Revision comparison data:
/---
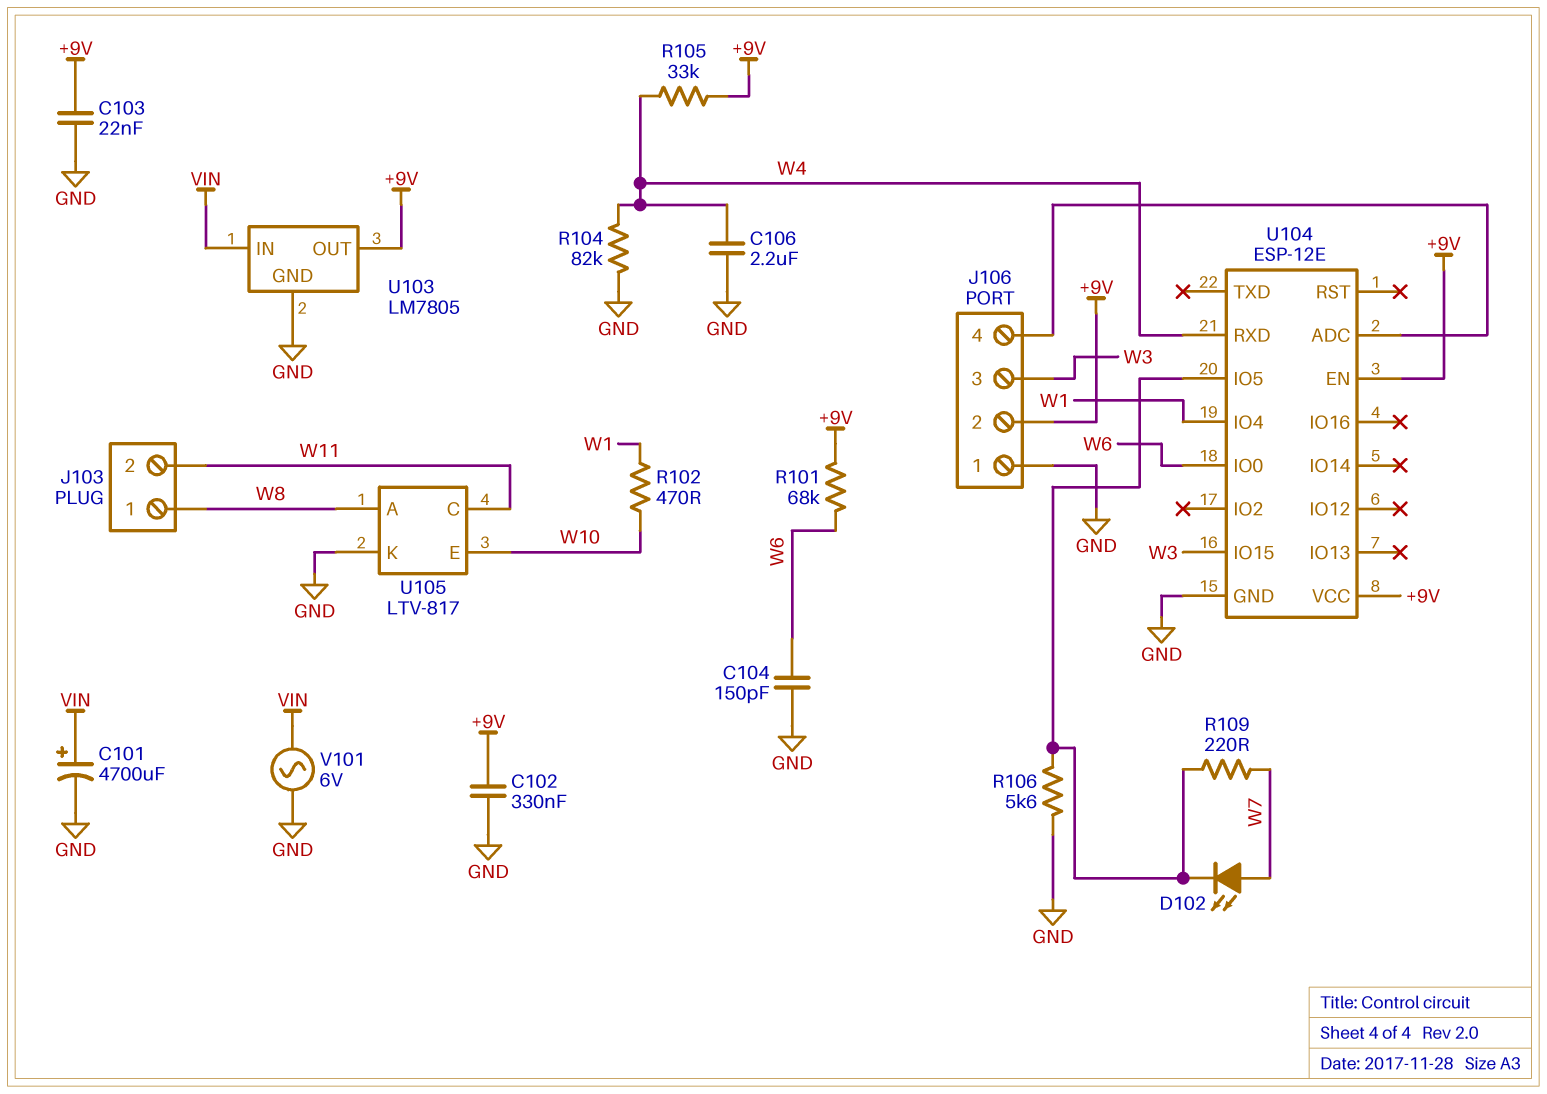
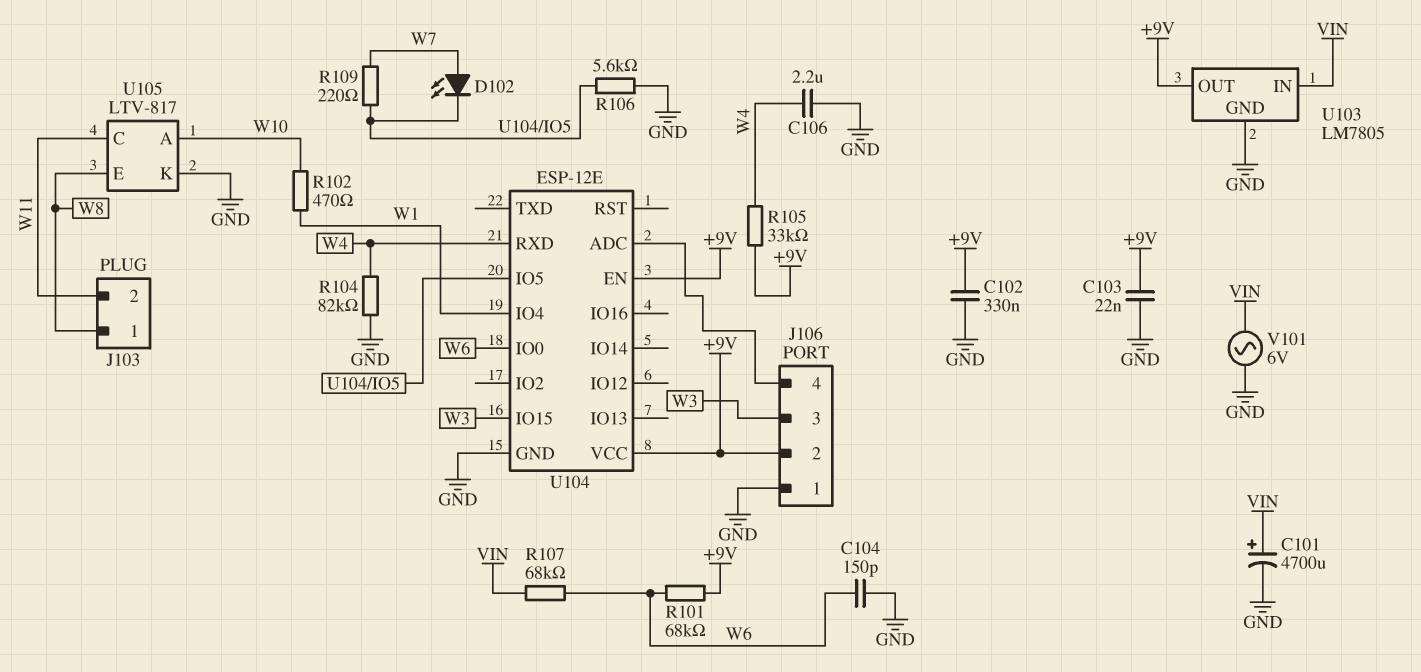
R107: none -> 68k (VIN, W6)
U105 pin A: W8 -> W10
U105 pin E: W10 -> W8

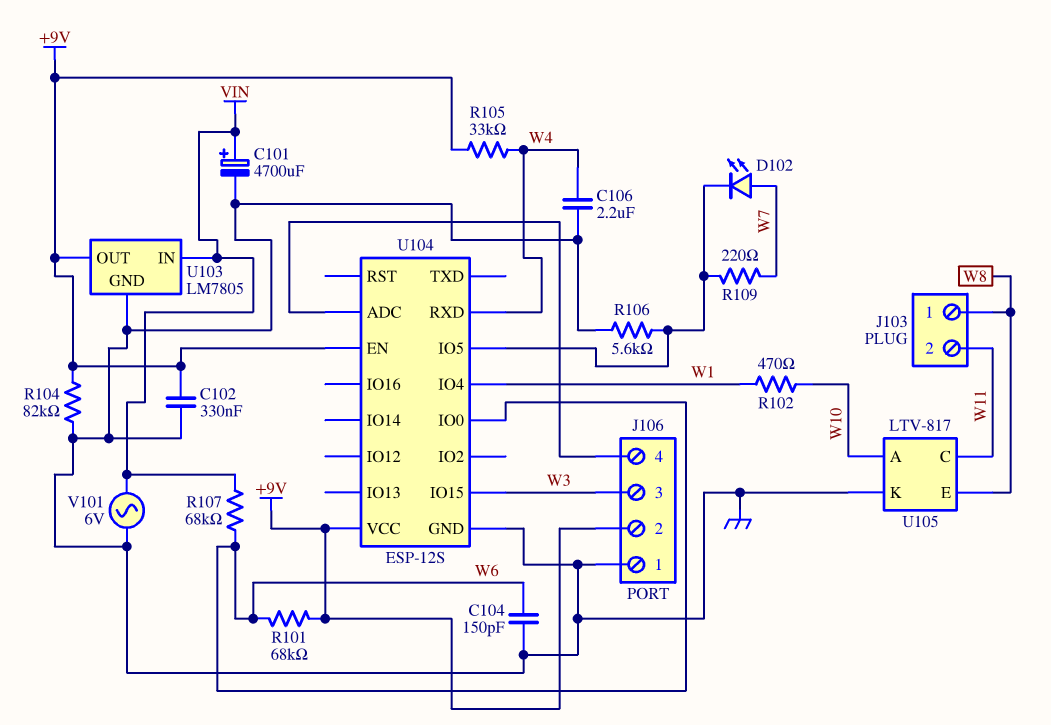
C103: 22nF (+9V, GND) -> none
R104: 82k (GND, W4) -> 82k (+9V, GND)
U104: ESP-12E -> ESP-12S

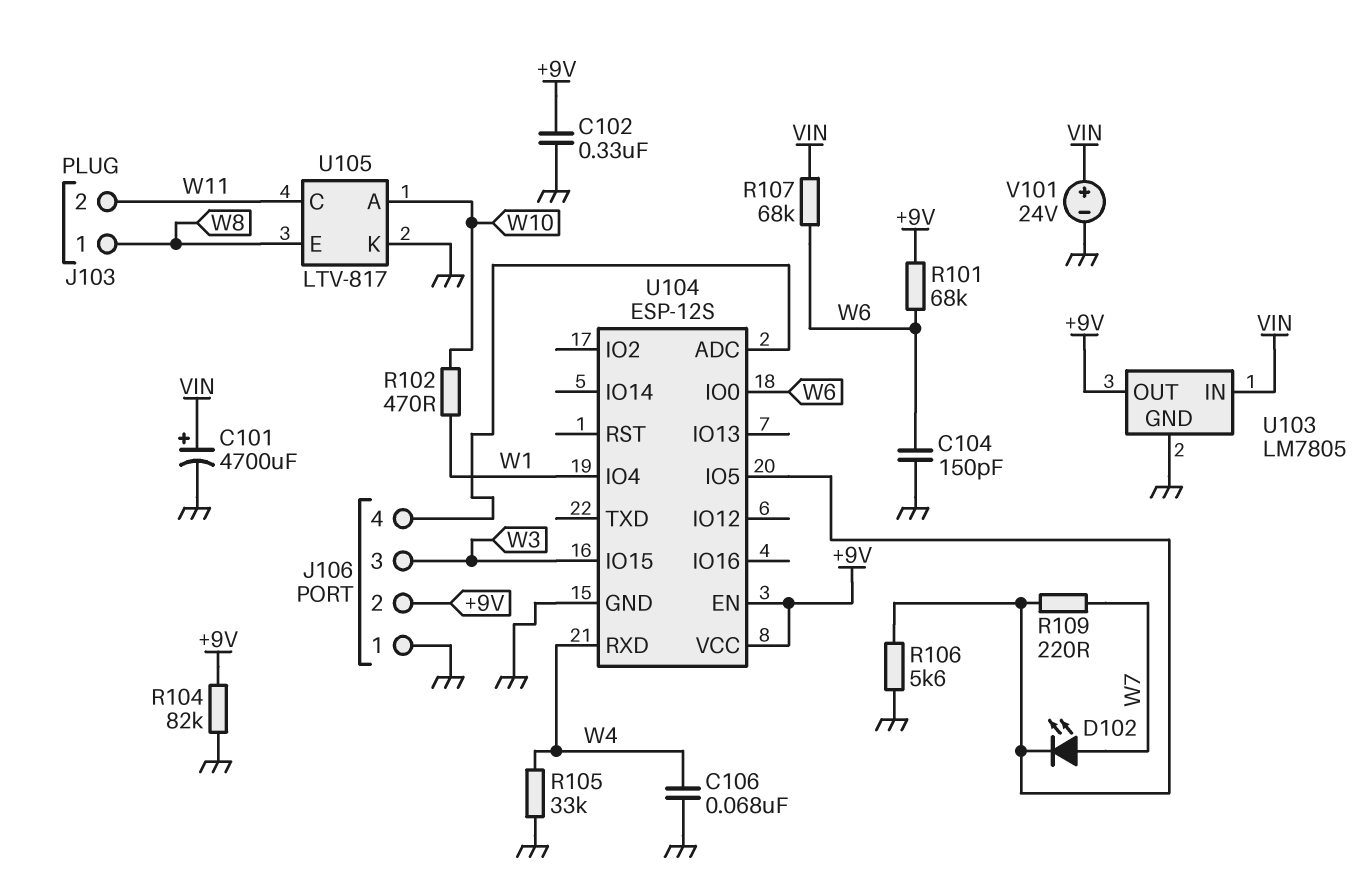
C106: 2.2uF (GND, W4) -> 68nF (GND, W4)
R105: 33k (+9V, W4) -> 33k (GND, W4)
V101: AC 6V (GND, VIN) -> 24V (plus VIN, minus GND)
\---
Task item: From the first line to the last, output the records exactly without pictures.

Response area:
R107: none -> 68k (VIN, W6)
U105 pin A: W8 -> W10
U105 pin E: W10 -> W8

C103: 22nF (+9V, GND) -> none
R104: 82k (GND, W4) -> 82k (+9V, GND)
U104: ESP-12E -> ESP-12S

C106: 2.2uF (GND, W4) -> 68nF (GND, W4)
R105: 33k (+9V, W4) -> 33k (GND, W4)
V101: AC 6V (GND, VIN) -> 24V (plus VIN, minus GND)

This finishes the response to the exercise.